'''

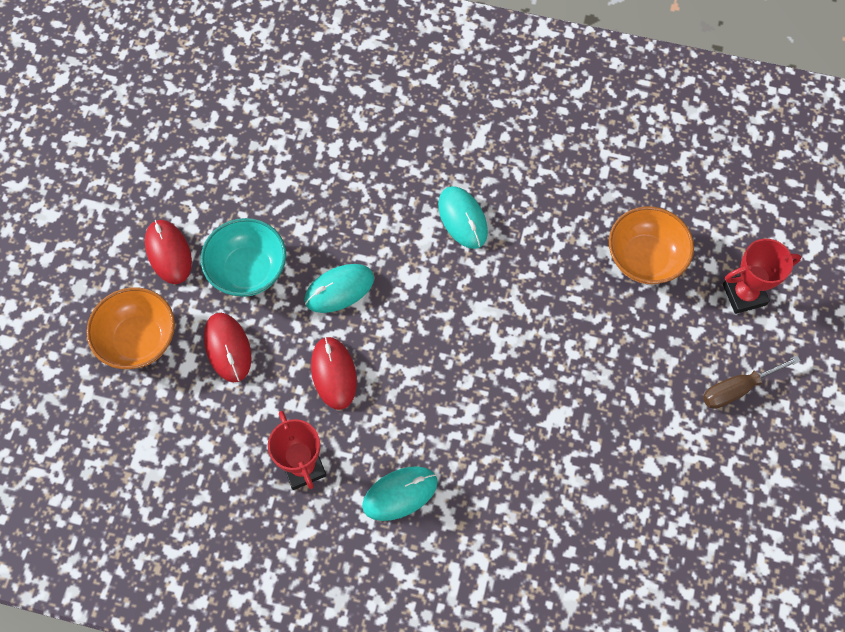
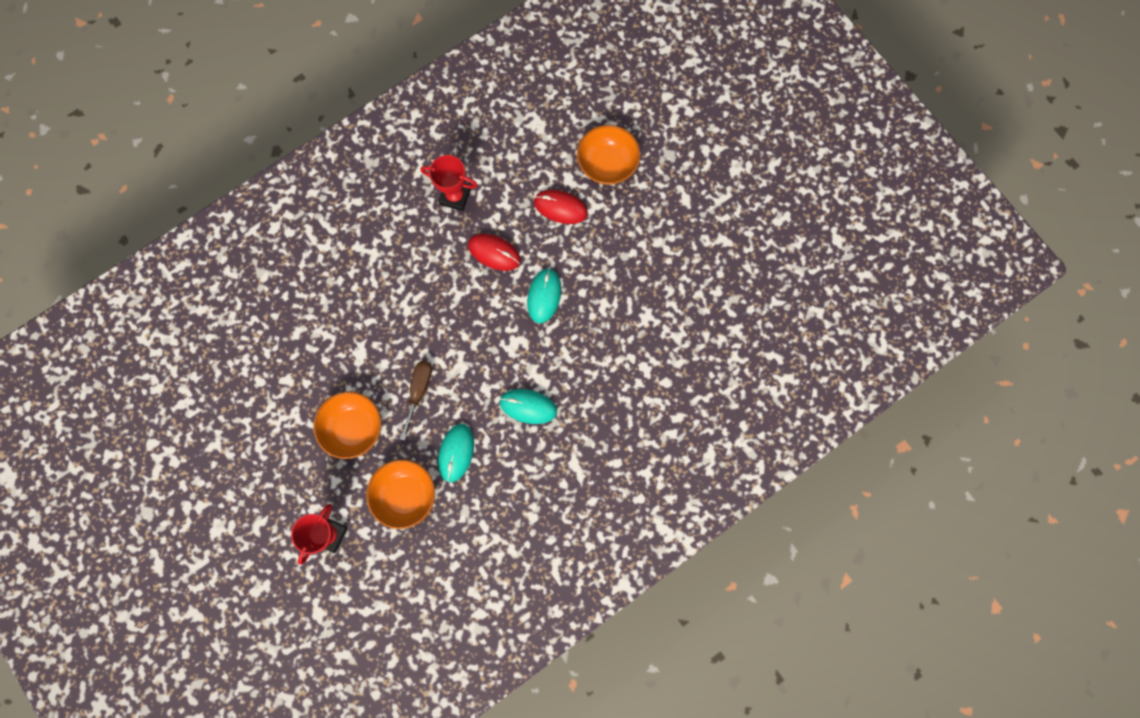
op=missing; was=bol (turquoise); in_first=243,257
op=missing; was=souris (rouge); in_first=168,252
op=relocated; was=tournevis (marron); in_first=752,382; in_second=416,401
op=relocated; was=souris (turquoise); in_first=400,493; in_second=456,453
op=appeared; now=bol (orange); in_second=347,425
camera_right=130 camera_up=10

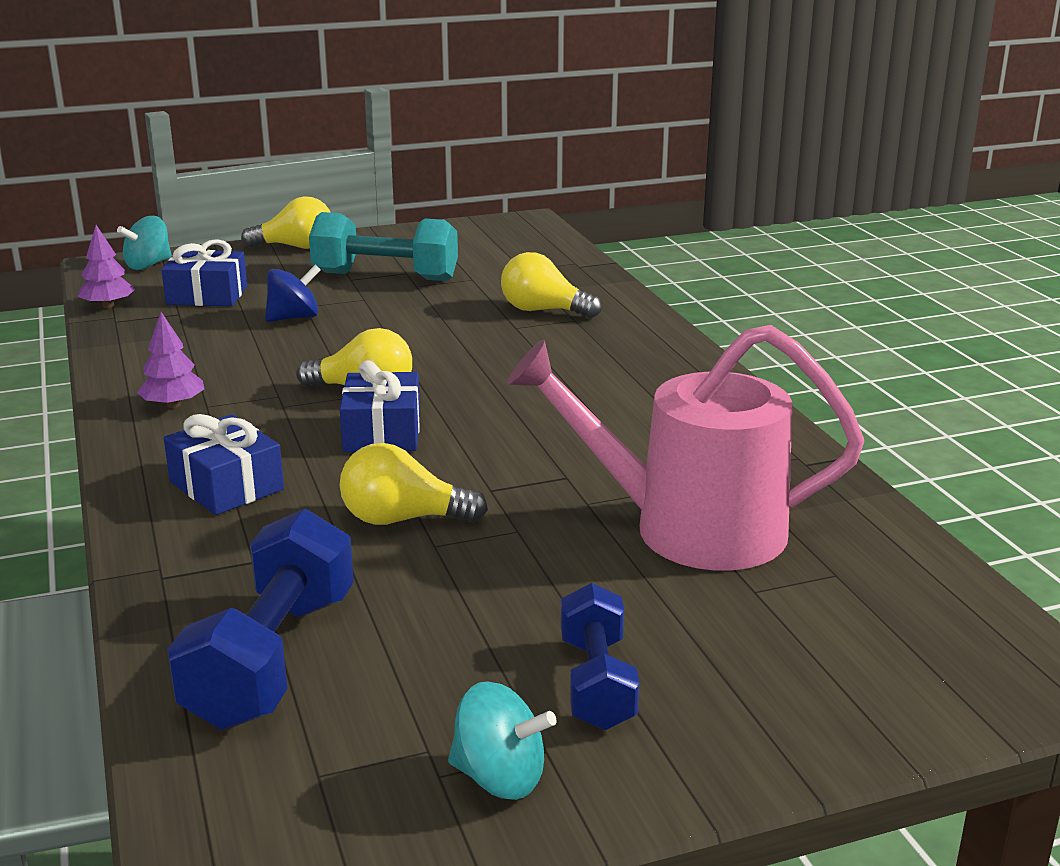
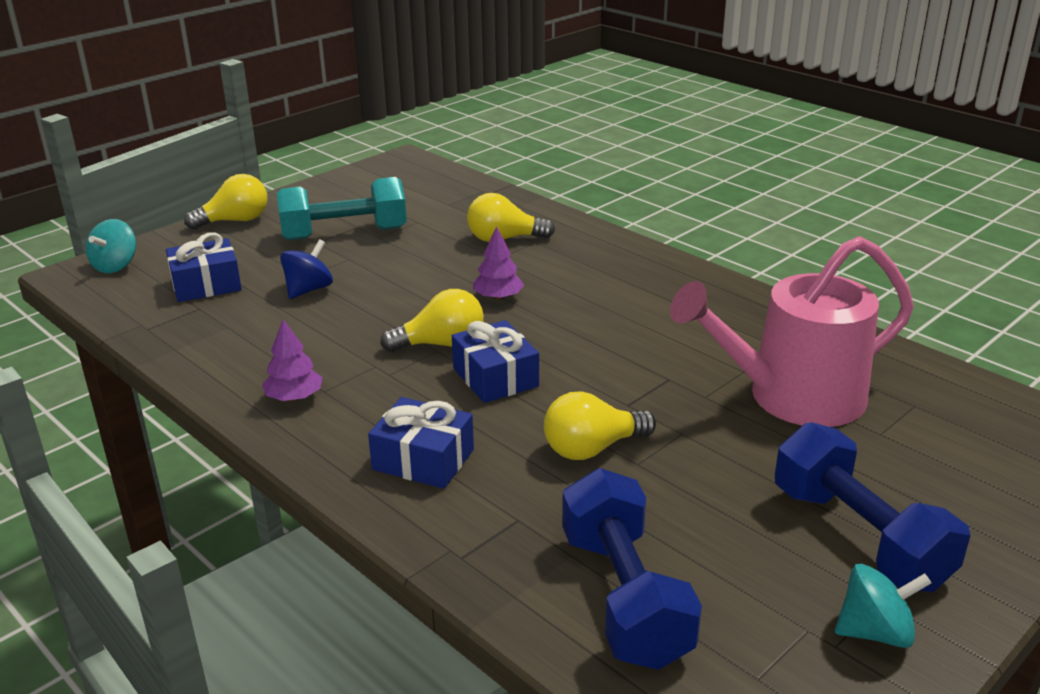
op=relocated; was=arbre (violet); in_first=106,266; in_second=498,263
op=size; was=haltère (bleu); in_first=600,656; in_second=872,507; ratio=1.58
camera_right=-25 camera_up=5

'''

**What is needed:** Your task is to restate, word for word, only those lines above that fall between the line holding "op=relocated; was=souris (turquoise);" and the line holding "op=appeared; now=bol (orange);", inclusive.

**Response box:**
op=relocated; was=souris (turquoise); in_first=400,493; in_second=456,453
op=appeared; now=bol (orange); in_second=347,425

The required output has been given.